* [EXERCISE INSTRUCTIONS]:
Write out, word for word, every line in the data below from the one containing "yellow slope C7:C9" to the one containing "tan brick C1:E1", both of them included.

········

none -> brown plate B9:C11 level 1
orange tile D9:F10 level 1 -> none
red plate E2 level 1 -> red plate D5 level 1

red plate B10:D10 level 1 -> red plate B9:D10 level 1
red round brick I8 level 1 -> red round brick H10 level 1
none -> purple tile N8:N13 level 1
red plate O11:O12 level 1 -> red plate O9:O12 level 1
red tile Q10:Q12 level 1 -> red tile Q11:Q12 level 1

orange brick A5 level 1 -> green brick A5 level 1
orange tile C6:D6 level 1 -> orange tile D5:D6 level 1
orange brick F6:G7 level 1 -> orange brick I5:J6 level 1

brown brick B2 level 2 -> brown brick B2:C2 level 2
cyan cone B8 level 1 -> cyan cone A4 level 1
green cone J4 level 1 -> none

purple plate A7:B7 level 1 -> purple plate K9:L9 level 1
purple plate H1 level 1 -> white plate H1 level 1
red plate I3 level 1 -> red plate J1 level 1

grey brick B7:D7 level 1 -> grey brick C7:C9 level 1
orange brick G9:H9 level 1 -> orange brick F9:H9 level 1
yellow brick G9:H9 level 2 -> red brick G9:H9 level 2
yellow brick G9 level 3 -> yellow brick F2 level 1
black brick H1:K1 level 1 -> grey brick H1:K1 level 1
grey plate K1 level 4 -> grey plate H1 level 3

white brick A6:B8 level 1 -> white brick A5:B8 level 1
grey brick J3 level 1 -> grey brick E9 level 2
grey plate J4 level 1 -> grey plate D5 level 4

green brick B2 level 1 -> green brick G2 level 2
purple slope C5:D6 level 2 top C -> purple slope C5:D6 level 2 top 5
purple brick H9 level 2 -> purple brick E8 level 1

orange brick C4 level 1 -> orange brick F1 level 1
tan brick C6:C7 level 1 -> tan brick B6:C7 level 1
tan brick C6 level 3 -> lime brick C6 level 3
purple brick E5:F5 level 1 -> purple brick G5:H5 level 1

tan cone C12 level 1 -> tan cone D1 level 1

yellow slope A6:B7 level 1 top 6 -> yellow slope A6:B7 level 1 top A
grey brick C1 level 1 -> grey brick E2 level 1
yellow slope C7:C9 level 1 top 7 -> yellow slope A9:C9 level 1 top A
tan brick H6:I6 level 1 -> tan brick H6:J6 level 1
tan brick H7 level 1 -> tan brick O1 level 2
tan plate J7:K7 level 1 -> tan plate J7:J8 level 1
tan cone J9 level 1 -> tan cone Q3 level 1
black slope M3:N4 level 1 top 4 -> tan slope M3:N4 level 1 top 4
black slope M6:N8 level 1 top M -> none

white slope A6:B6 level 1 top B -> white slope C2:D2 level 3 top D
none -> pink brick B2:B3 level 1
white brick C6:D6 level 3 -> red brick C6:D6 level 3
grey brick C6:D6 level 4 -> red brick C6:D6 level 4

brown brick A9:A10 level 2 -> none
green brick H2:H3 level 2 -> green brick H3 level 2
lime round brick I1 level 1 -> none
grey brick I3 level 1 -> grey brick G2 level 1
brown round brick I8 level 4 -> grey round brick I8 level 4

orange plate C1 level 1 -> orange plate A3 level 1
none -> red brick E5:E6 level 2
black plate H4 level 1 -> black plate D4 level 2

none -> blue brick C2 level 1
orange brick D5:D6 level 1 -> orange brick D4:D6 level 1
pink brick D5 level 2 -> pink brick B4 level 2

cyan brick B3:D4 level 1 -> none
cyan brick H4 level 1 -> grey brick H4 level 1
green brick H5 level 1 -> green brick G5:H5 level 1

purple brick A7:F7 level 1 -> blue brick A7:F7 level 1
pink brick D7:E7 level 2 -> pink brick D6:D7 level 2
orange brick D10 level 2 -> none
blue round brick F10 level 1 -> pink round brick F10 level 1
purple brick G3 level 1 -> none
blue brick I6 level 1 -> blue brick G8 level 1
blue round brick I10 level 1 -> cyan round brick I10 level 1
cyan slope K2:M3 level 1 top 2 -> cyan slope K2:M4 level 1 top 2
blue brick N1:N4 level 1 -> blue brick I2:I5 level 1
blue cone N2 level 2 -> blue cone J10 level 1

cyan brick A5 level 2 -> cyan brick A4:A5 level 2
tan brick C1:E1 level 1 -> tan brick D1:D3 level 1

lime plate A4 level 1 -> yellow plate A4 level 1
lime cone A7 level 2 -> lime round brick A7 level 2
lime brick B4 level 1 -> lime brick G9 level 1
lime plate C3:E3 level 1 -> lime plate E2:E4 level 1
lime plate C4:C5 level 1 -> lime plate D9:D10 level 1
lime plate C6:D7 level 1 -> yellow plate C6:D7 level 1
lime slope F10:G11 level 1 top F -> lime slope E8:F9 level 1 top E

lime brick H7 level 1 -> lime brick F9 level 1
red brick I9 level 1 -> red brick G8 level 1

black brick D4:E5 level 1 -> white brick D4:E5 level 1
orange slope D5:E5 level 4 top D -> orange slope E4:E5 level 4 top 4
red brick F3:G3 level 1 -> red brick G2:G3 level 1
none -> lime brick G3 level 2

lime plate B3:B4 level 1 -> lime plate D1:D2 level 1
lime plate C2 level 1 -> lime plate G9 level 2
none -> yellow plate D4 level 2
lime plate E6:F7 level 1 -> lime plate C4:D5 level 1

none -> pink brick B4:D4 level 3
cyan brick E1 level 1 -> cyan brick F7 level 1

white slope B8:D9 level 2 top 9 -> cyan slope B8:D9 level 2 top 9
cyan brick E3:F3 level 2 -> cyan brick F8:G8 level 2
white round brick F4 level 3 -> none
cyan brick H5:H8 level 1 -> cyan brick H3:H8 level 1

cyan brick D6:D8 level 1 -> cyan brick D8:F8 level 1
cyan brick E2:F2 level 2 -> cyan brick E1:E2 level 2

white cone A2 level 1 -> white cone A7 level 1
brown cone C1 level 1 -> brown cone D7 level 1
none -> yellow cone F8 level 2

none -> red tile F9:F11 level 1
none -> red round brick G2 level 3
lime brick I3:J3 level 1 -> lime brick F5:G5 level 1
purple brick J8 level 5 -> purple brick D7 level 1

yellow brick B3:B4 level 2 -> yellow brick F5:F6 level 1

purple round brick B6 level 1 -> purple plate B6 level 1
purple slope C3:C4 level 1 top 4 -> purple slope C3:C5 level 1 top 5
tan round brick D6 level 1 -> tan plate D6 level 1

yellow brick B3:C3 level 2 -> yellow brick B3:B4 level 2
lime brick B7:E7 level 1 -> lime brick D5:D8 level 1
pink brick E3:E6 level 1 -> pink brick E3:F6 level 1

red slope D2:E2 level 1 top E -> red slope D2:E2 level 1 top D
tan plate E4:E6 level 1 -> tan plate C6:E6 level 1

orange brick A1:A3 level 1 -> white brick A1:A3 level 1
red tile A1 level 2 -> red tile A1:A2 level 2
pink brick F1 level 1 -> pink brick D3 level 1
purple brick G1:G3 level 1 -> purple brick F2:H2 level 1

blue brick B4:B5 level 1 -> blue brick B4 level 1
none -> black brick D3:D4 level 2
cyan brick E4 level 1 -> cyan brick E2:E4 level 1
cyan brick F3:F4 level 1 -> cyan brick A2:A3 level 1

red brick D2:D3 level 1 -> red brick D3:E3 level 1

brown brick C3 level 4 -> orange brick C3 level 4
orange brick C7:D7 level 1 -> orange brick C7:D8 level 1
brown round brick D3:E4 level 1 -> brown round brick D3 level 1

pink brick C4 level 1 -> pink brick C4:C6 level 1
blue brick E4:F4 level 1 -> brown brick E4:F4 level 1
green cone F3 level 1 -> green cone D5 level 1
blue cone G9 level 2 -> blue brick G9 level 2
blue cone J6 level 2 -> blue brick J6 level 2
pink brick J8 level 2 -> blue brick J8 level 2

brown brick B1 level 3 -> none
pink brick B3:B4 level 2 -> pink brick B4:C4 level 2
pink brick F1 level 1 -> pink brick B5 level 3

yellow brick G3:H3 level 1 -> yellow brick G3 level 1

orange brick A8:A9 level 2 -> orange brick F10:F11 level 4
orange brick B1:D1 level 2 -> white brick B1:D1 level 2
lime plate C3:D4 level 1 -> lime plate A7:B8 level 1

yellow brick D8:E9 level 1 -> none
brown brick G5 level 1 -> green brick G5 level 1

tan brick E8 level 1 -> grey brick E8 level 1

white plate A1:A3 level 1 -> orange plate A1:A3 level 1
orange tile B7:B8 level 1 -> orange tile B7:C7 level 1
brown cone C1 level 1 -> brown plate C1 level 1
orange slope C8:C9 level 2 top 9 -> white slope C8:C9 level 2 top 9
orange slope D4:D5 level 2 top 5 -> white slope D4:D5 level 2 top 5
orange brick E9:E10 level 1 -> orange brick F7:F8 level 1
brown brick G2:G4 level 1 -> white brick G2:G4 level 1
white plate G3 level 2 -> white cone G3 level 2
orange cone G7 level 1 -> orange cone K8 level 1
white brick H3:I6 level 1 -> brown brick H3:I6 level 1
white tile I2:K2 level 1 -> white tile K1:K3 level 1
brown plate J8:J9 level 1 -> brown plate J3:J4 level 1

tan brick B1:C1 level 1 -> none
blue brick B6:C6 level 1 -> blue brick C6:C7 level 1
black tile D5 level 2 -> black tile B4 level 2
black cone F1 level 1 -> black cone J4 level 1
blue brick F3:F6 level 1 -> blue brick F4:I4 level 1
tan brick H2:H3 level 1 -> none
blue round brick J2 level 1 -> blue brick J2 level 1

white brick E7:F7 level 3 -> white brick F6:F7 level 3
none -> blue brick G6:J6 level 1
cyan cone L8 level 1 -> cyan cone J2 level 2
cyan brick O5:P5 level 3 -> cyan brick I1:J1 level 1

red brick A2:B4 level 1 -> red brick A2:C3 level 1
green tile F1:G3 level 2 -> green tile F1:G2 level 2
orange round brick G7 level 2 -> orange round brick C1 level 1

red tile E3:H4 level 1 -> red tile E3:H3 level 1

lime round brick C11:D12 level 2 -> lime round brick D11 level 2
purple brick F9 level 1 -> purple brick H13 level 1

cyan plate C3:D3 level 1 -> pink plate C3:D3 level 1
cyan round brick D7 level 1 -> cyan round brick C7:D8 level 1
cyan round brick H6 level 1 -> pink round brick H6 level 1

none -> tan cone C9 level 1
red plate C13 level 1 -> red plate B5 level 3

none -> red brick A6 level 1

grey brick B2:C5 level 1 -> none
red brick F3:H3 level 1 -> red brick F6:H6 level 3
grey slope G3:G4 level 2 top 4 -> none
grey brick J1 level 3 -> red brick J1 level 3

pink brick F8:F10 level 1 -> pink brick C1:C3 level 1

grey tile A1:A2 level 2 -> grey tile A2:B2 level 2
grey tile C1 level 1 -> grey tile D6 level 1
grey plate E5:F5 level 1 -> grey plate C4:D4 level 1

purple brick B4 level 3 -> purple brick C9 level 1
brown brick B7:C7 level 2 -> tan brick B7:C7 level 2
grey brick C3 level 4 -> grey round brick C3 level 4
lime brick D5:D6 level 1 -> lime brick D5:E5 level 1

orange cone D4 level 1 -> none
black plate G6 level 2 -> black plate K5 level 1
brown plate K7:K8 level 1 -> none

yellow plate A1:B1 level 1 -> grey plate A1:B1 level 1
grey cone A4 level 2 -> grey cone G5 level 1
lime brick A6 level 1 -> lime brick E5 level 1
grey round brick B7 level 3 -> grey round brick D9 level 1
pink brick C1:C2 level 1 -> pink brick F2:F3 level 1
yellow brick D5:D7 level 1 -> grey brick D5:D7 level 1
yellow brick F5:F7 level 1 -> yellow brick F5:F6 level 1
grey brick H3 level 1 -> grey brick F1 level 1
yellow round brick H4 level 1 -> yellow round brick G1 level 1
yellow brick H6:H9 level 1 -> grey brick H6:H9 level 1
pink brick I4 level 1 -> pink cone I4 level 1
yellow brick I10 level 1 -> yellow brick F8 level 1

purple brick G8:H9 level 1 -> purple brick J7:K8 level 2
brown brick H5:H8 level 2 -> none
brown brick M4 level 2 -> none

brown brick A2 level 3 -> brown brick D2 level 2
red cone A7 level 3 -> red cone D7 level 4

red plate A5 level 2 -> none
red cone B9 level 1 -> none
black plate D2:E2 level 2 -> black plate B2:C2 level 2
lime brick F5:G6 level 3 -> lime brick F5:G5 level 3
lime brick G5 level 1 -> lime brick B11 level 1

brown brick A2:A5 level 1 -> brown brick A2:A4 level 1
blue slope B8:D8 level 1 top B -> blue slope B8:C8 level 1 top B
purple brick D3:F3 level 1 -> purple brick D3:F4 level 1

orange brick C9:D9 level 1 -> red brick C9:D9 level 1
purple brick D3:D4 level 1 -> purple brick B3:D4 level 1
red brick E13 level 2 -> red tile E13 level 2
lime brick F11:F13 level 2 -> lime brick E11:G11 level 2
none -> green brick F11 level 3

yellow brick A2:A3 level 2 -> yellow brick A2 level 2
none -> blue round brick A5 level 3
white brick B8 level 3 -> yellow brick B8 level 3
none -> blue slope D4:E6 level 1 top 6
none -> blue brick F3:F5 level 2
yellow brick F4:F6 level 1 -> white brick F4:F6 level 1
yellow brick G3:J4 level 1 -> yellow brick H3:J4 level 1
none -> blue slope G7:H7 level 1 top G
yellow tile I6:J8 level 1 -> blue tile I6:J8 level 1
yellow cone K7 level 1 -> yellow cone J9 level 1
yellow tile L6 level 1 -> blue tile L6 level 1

········

* [FINISHED TASK]:
yellow slope C7:C9 level 1 top 7 -> yellow slope A9:C9 level 1 top A
tan brick H6:I6 level 1 -> tan brick H6:J6 level 1
tan brick H7 level 1 -> tan brick O1 level 2
tan plate J7:K7 level 1 -> tan plate J7:J8 level 1
tan cone J9 level 1 -> tan cone Q3 level 1
black slope M3:N4 level 1 top 4 -> tan slope M3:N4 level 1 top 4
black slope M6:N8 level 1 top M -> none

white slope A6:B6 level 1 top B -> white slope C2:D2 level 3 top D
none -> pink brick B2:B3 level 1
white brick C6:D6 level 3 -> red brick C6:D6 level 3
grey brick C6:D6 level 4 -> red brick C6:D6 level 4

brown brick A9:A10 level 2 -> none
green brick H2:H3 level 2 -> green brick H3 level 2
lime round brick I1 level 1 -> none
grey brick I3 level 1 -> grey brick G2 level 1
brown round brick I8 level 4 -> grey round brick I8 level 4

orange plate C1 level 1 -> orange plate A3 level 1
none -> red brick E5:E6 level 2
black plate H4 level 1 -> black plate D4 level 2

none -> blue brick C2 level 1
orange brick D5:D6 level 1 -> orange brick D4:D6 level 1
pink brick D5 level 2 -> pink brick B4 level 2

cyan brick B3:D4 level 1 -> none
cyan brick H4 level 1 -> grey brick H4 level 1
green brick H5 level 1 -> green brick G5:H5 level 1

purple brick A7:F7 level 1 -> blue brick A7:F7 level 1
pink brick D7:E7 level 2 -> pink brick D6:D7 level 2
orange brick D10 level 2 -> none
blue round brick F10 level 1 -> pink round brick F10 level 1
purple brick G3 level 1 -> none
blue brick I6 level 1 -> blue brick G8 level 1
blue round brick I10 level 1 -> cyan round brick I10 level 1
cyan slope K2:M3 level 1 top 2 -> cyan slope K2:M4 level 1 top 2
blue brick N1:N4 level 1 -> blue brick I2:I5 level 1
blue cone N2 level 2 -> blue cone J10 level 1

cyan brick A5 level 2 -> cyan brick A4:A5 level 2
tan brick C1:E1 level 1 -> tan brick D1:D3 level 1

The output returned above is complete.